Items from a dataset
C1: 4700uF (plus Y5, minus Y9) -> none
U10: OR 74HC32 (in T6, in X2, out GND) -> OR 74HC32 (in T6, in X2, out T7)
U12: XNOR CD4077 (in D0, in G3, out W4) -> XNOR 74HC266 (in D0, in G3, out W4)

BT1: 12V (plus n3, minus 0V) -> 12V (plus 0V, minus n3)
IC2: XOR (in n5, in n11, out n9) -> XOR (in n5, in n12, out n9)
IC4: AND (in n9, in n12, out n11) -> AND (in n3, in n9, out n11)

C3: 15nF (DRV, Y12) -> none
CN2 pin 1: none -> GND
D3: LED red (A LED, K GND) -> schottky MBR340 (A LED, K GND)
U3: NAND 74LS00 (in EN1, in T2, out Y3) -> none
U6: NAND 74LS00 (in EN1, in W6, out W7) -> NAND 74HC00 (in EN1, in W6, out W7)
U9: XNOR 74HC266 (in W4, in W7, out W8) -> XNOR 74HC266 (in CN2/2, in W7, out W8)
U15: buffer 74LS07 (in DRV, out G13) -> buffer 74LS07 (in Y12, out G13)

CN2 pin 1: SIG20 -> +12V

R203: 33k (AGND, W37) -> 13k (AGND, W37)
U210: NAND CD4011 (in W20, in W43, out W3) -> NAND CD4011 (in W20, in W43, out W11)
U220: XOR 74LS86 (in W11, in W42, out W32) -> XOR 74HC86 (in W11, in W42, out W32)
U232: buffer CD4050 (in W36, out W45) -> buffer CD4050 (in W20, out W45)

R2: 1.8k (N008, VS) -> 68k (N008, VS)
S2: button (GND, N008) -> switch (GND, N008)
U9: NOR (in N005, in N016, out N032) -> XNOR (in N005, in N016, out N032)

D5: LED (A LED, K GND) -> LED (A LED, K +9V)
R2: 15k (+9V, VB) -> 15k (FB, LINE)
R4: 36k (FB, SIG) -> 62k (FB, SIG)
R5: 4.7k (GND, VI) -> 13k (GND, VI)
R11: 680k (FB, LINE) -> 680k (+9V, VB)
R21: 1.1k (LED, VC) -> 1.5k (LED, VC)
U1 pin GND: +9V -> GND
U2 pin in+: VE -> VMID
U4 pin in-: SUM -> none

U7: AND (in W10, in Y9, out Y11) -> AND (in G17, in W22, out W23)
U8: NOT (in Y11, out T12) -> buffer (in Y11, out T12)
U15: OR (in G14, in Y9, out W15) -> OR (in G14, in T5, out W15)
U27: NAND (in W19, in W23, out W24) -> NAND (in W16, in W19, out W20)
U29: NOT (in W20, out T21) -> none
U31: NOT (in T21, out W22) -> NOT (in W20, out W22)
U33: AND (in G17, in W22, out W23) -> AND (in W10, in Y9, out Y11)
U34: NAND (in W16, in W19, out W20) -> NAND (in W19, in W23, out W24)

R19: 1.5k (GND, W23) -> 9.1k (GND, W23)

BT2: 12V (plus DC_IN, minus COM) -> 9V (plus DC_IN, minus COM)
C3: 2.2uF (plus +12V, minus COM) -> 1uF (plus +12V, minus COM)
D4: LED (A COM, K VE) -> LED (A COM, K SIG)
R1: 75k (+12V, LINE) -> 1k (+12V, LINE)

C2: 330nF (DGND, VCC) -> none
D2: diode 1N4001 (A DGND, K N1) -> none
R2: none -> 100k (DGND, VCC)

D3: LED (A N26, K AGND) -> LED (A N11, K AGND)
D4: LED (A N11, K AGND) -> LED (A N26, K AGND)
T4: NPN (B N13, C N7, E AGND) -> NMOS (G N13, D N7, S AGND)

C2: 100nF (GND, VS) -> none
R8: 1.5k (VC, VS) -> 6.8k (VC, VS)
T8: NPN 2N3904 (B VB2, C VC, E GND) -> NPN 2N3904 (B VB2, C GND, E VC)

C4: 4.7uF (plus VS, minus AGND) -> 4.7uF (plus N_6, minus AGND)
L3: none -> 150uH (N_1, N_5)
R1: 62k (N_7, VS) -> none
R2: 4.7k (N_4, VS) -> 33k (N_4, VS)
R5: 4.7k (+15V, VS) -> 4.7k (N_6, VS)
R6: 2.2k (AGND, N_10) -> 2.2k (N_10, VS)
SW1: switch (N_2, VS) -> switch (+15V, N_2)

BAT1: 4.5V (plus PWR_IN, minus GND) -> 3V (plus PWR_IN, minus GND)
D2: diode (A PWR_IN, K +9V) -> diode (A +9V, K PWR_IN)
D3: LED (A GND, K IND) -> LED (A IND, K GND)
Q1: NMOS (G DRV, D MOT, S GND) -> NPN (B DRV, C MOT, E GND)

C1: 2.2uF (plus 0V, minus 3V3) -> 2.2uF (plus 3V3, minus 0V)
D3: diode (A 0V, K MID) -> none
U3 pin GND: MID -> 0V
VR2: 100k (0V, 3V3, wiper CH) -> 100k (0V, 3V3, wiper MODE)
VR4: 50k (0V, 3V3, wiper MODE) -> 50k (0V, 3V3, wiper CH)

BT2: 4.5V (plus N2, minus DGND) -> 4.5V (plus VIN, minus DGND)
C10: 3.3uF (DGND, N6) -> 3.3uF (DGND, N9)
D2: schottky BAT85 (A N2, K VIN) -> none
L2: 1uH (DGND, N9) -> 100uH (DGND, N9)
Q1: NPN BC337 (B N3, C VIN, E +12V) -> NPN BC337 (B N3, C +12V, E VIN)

● **Work item**
Repeat exactly the lines above, starting with the first line of the records and finishing with the line holding "U9: XNOR 74HC266". Add no other line.

● **Solved problem**
C1: 4700uF (plus Y5, minus Y9) -> none
U10: OR 74HC32 (in T6, in X2, out GND) -> OR 74HC32 (in T6, in X2, out T7)
U12: XNOR CD4077 (in D0, in G3, out W4) -> XNOR 74HC266 (in D0, in G3, out W4)

BT1: 12V (plus n3, minus 0V) -> 12V (plus 0V, minus n3)
IC2: XOR (in n5, in n11, out n9) -> XOR (in n5, in n12, out n9)
IC4: AND (in n9, in n12, out n11) -> AND (in n3, in n9, out n11)

C3: 15nF (DRV, Y12) -> none
CN2 pin 1: none -> GND
D3: LED red (A LED, K GND) -> schottky MBR340 (A LED, K GND)
U3: NAND 74LS00 (in EN1, in T2, out Y3) -> none
U6: NAND 74LS00 (in EN1, in W6, out W7) -> NAND 74HC00 (in EN1, in W6, out W7)
U9: XNOR 74HC266 (in W4, in W7, out W8) -> XNOR 74HC266 (in CN2/2, in W7, out W8)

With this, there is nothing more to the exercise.